**EXERCISE GOAL**
Locate "cyan brick H5" in the records below, then copy its line and every following line exactly, without the pictures.

[Object matching data]

------------------------------------

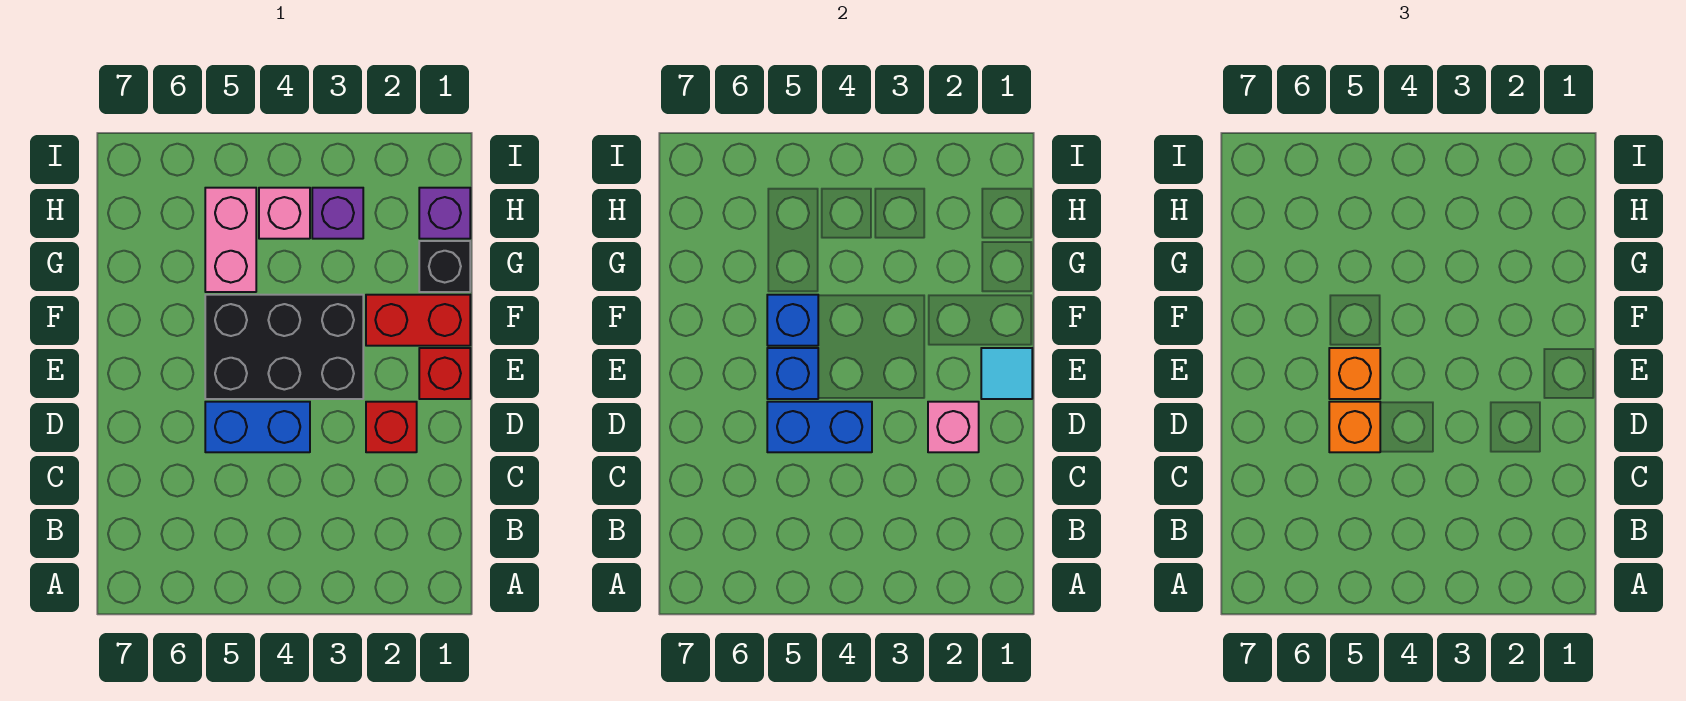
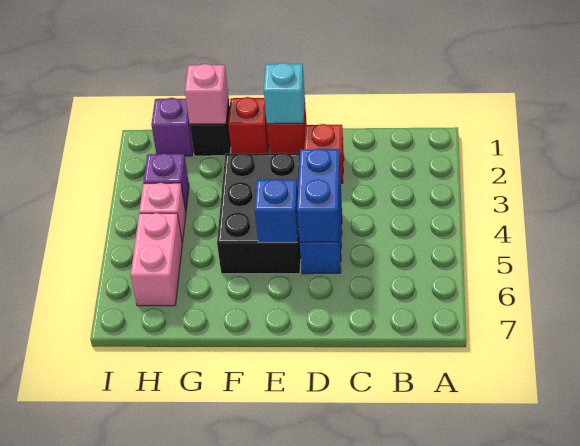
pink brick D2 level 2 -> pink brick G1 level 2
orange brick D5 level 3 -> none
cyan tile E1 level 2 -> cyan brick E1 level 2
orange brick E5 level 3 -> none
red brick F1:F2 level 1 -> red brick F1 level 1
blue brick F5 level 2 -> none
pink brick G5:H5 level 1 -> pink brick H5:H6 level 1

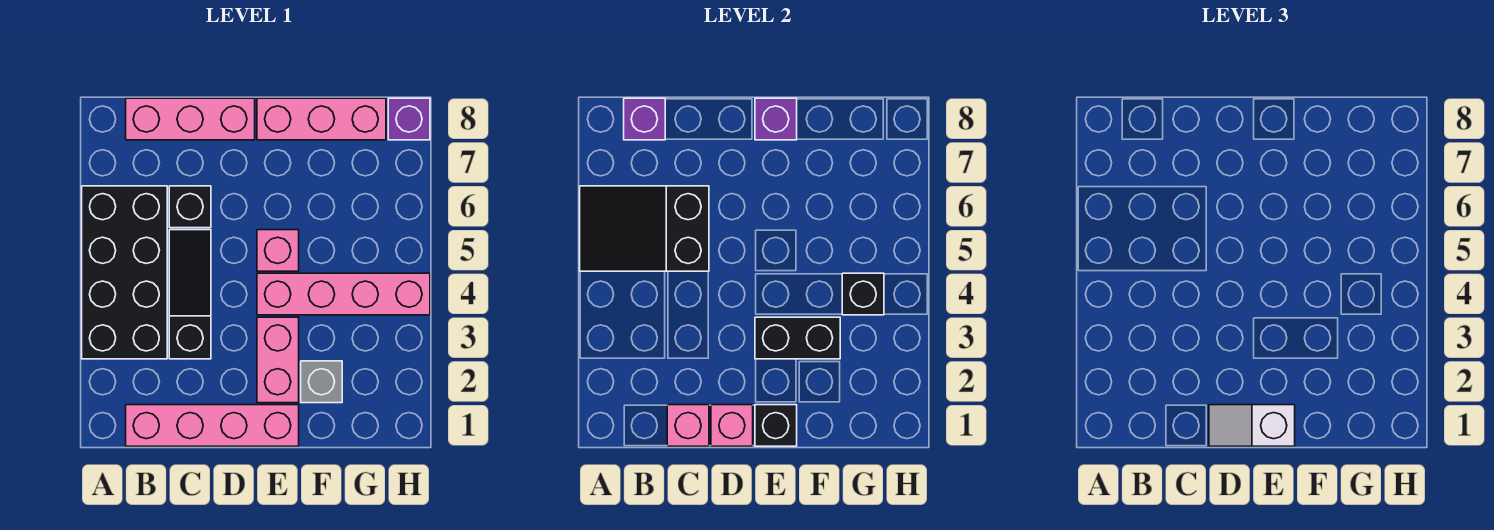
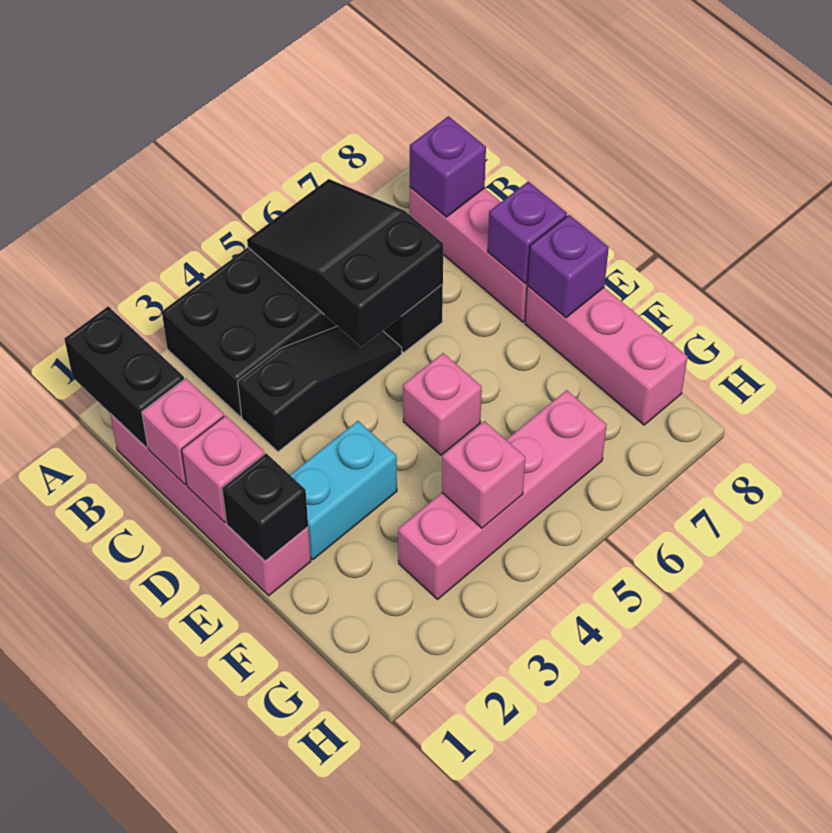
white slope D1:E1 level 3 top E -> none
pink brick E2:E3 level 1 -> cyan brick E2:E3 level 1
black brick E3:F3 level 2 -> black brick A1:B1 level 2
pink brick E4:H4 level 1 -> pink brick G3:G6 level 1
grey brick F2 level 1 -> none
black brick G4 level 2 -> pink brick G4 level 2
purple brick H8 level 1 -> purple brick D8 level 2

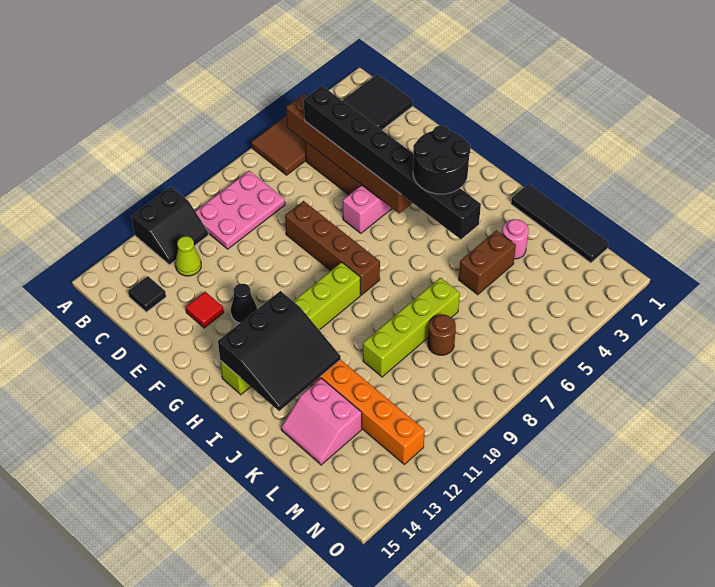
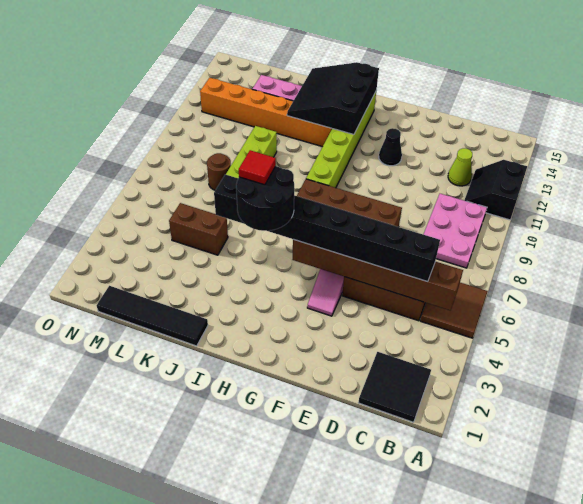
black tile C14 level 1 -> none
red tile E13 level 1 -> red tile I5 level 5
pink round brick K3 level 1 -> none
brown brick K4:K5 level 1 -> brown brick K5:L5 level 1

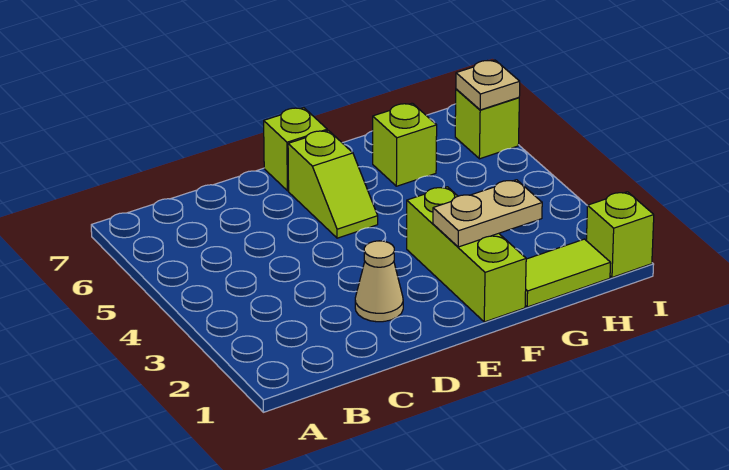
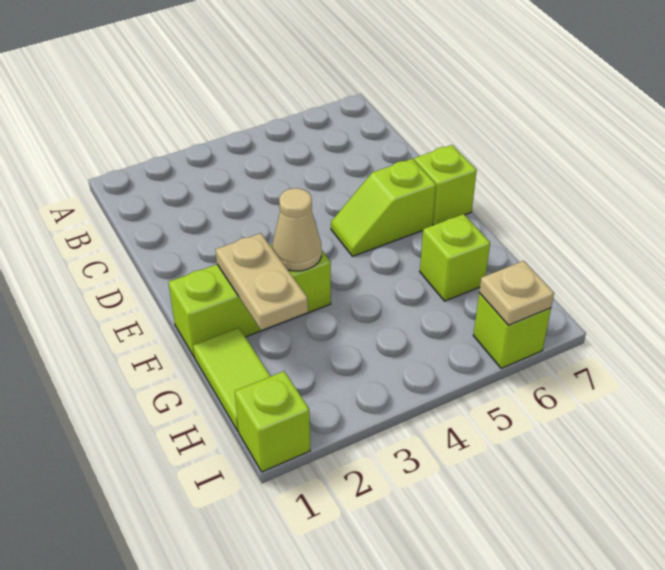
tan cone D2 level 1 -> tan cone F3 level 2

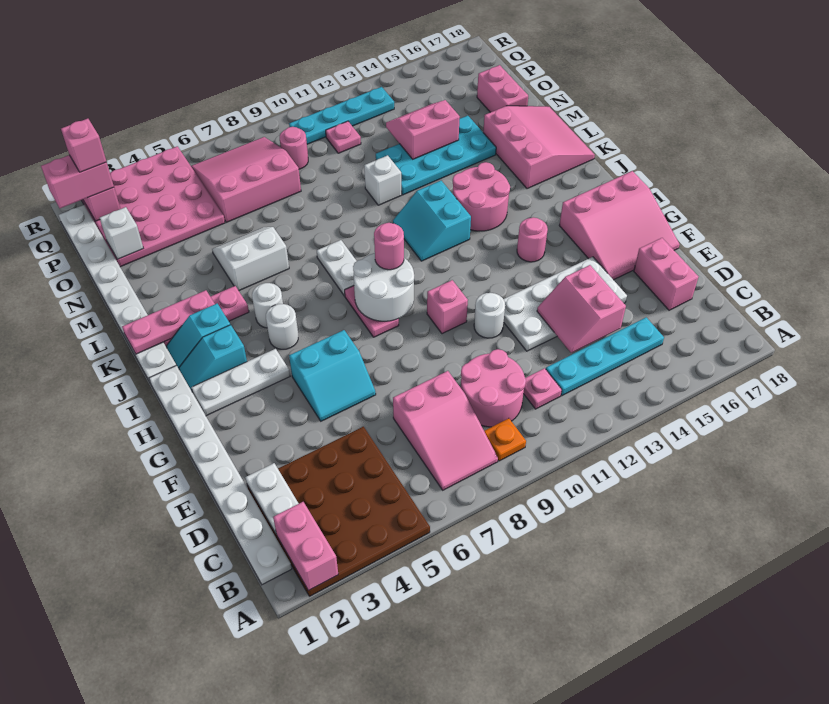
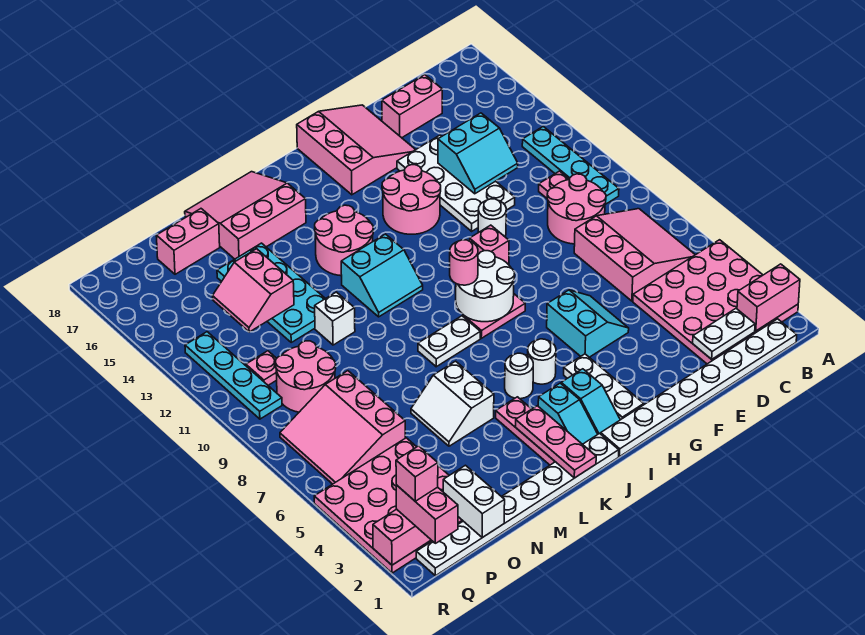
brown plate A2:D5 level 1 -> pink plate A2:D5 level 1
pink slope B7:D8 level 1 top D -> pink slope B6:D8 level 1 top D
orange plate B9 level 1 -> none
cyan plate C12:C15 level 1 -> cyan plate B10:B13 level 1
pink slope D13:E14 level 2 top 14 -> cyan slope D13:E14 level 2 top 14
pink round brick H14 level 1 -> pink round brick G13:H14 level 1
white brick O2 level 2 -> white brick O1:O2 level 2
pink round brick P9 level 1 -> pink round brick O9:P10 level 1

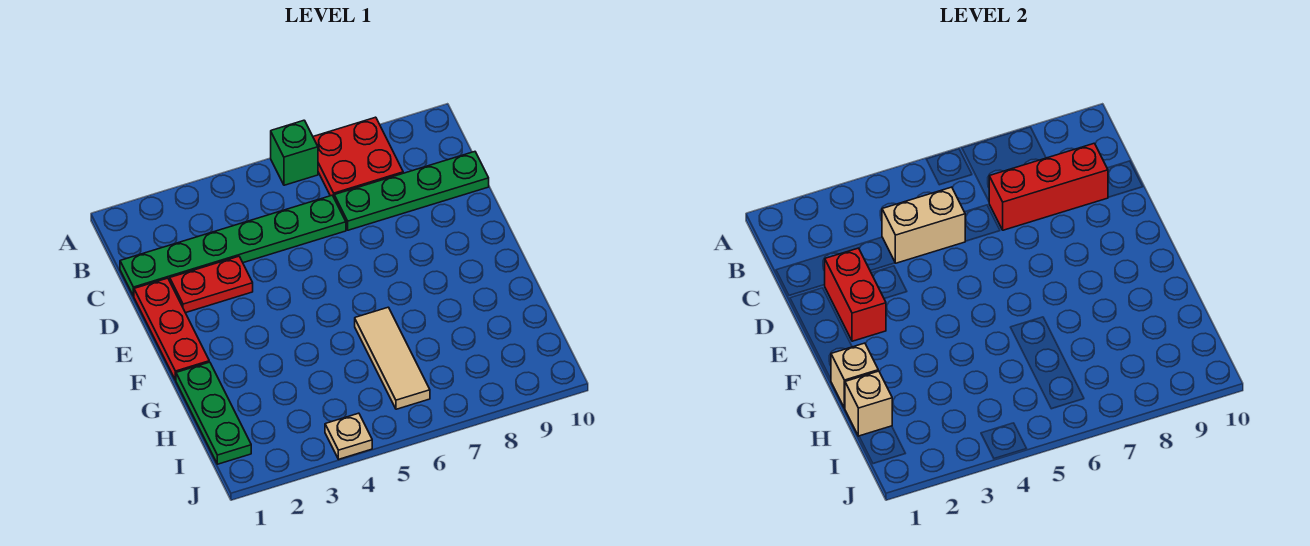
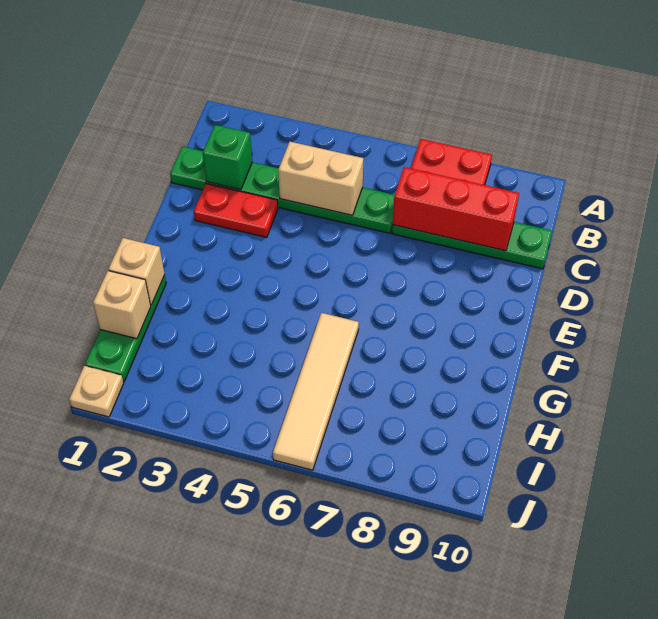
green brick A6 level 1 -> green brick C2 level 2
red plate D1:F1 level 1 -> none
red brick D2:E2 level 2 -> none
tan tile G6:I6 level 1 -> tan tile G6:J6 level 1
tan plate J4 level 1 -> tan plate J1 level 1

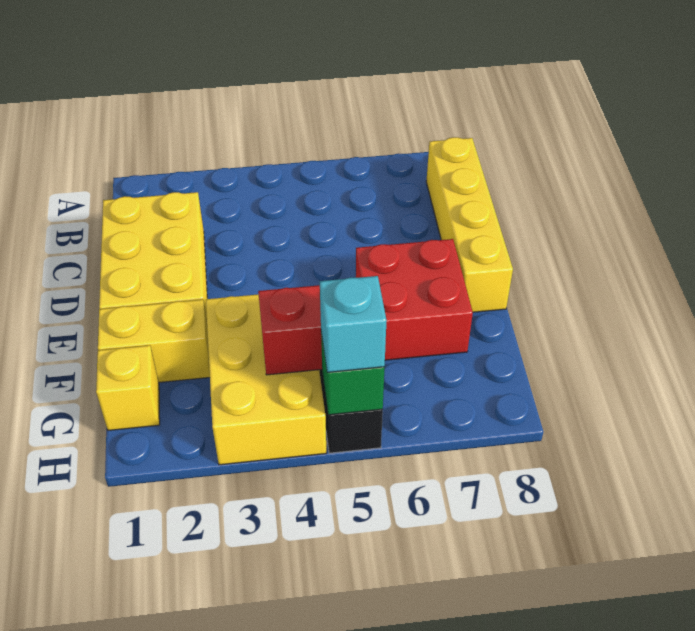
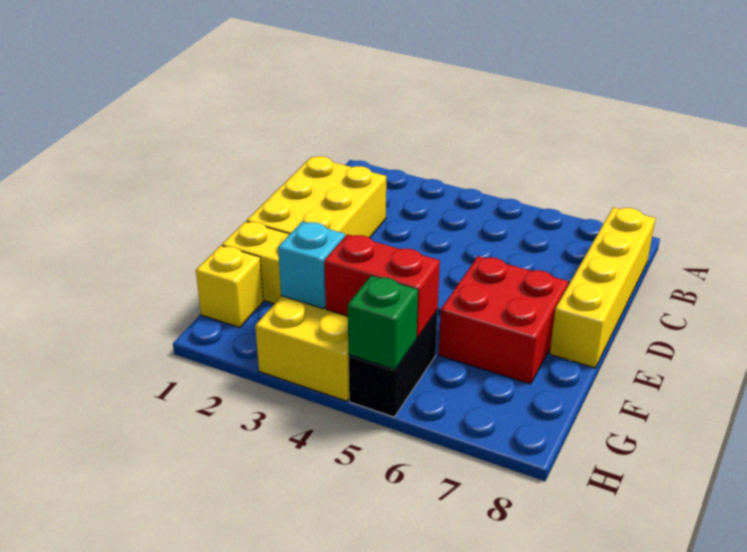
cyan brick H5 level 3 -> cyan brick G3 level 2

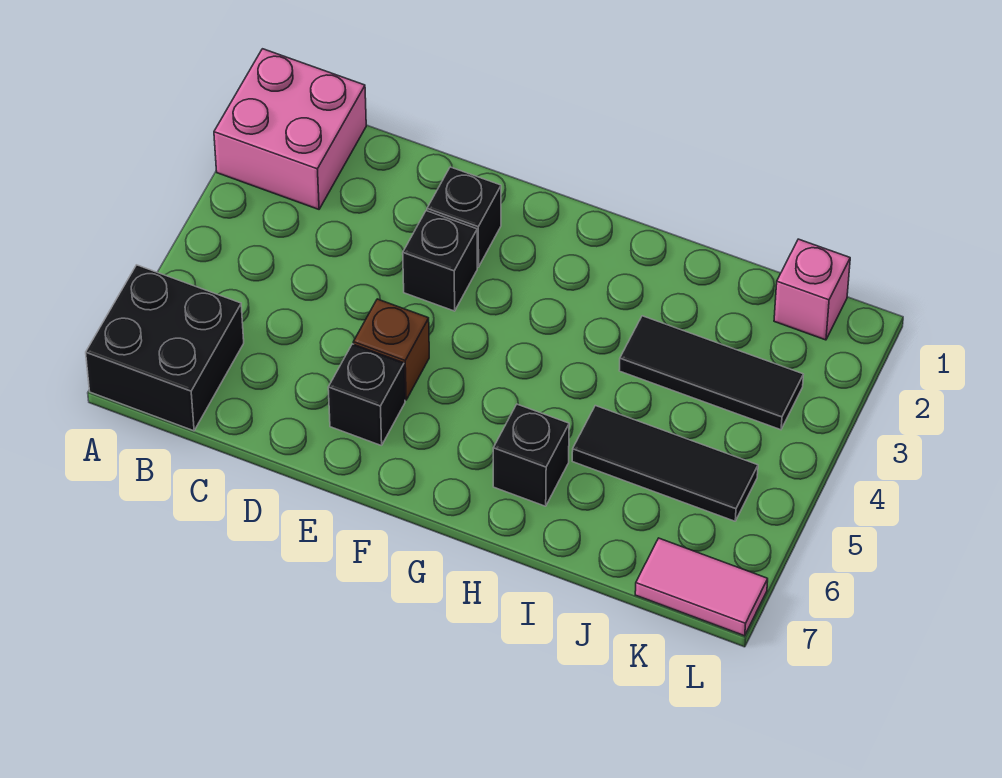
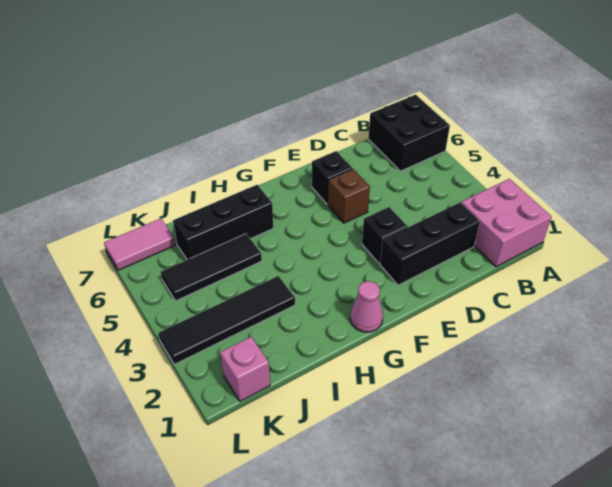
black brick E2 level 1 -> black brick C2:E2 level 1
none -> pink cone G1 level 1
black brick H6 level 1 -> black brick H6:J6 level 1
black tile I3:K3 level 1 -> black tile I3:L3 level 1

------------------------------------

**TASK RESPONSE**
cyan brick H5 level 3 -> cyan brick G3 level 2

black brick E2 level 1 -> black brick C2:E2 level 1
none -> pink cone G1 level 1
black brick H6 level 1 -> black brick H6:J6 level 1
black tile I3:K3 level 1 -> black tile I3:L3 level 1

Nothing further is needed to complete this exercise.